== Dataset records ==

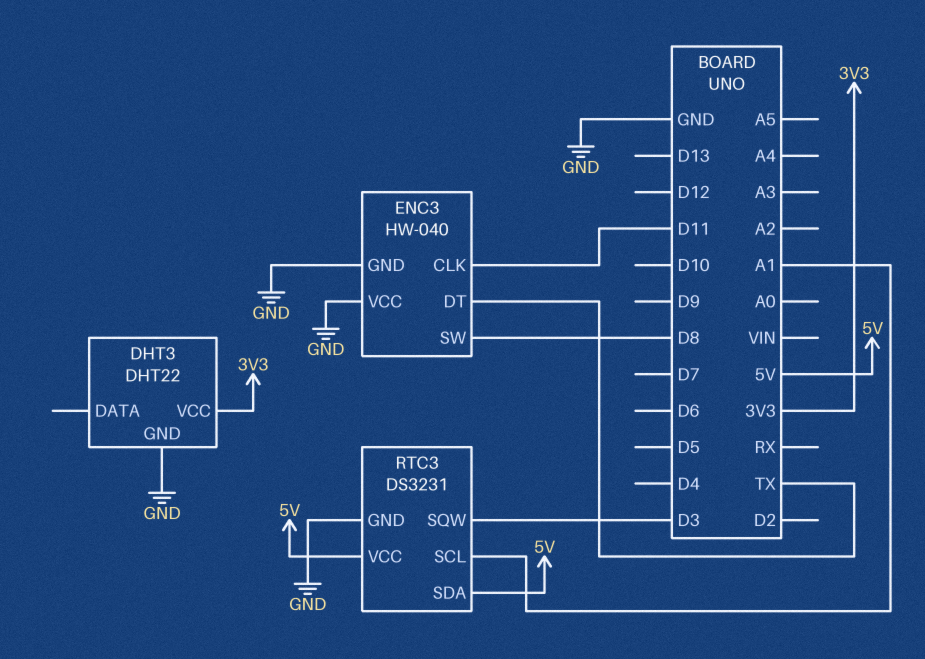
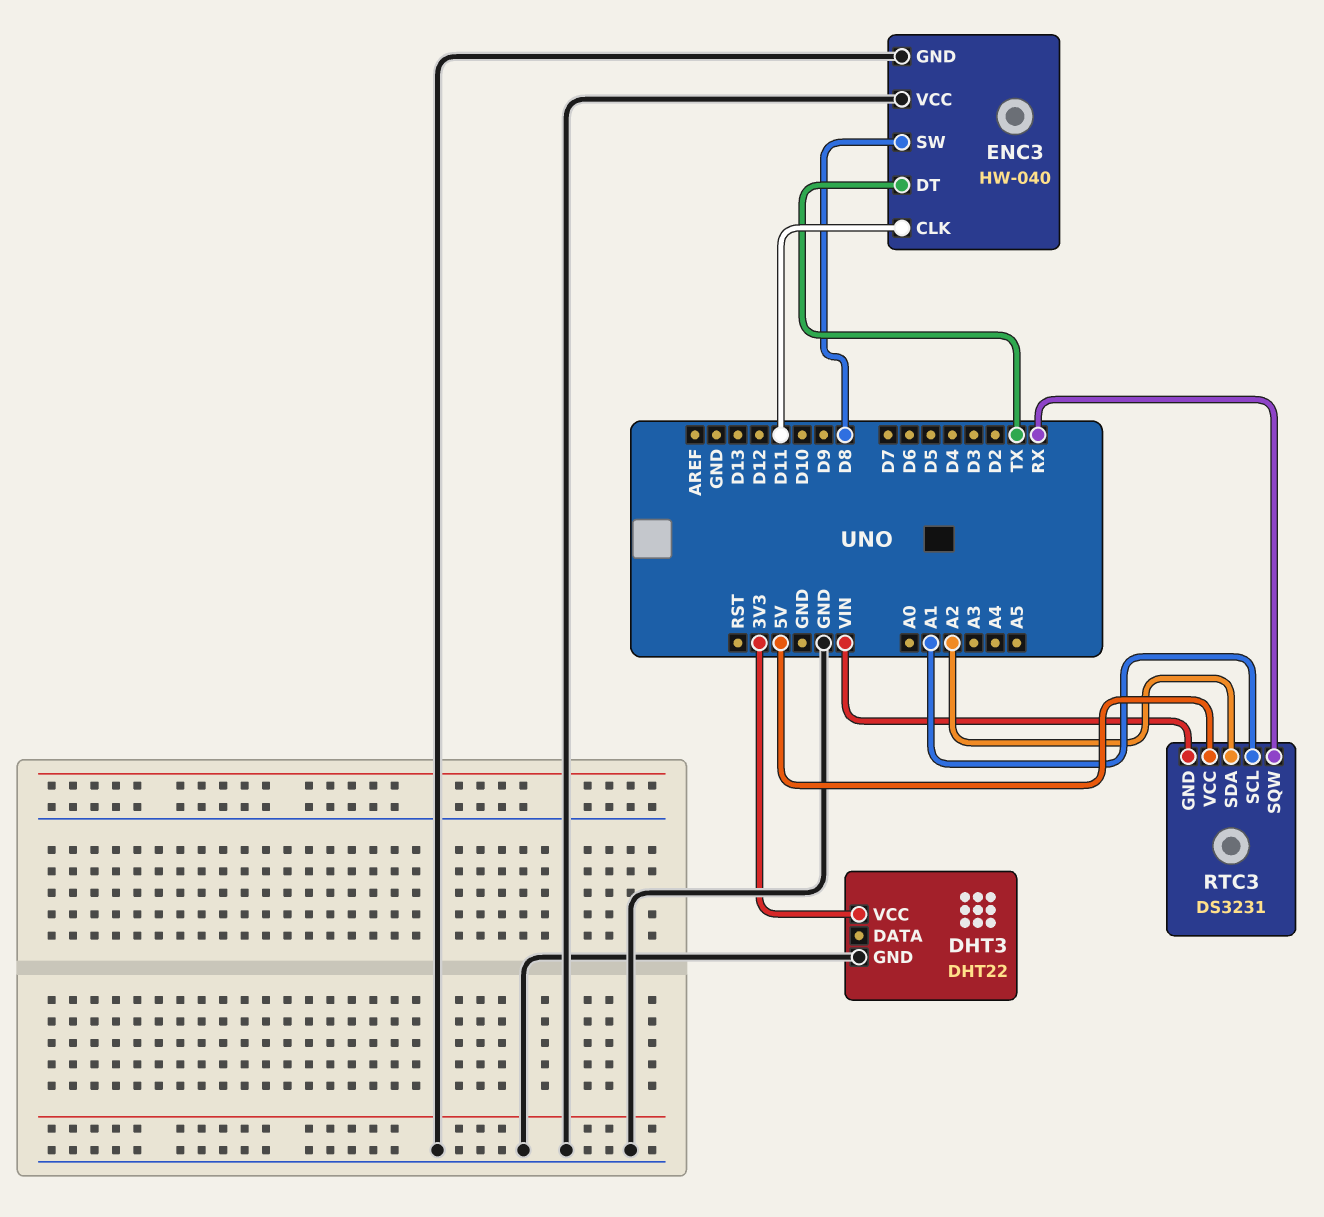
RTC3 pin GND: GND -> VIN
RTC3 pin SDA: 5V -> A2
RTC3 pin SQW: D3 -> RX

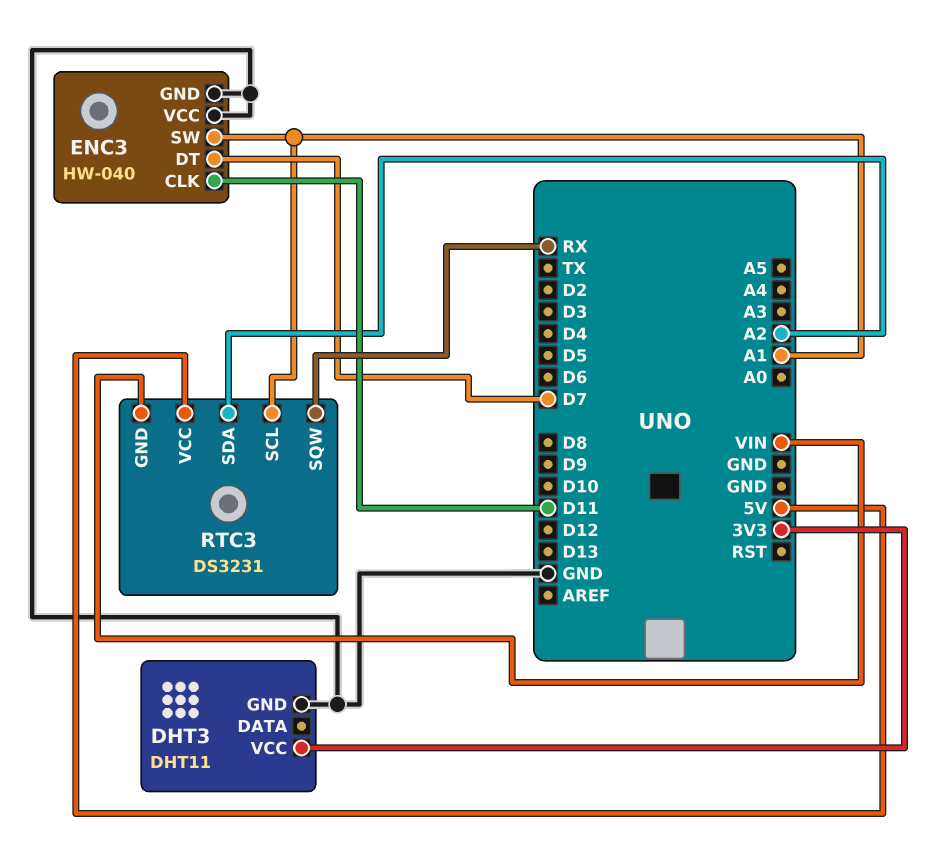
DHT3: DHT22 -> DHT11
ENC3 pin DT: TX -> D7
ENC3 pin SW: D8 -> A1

== Assignment ==
The copy must start at the line containing "RTC3 pin SDA: 5V -> A2" and end at the last line of the records, matching each line exactly and holding no pictures.

== Answer to the problem ==
RTC3 pin SDA: 5V -> A2
RTC3 pin SQW: D3 -> RX

DHT3: DHT22 -> DHT11
ENC3 pin DT: TX -> D7
ENC3 pin SW: D8 -> A1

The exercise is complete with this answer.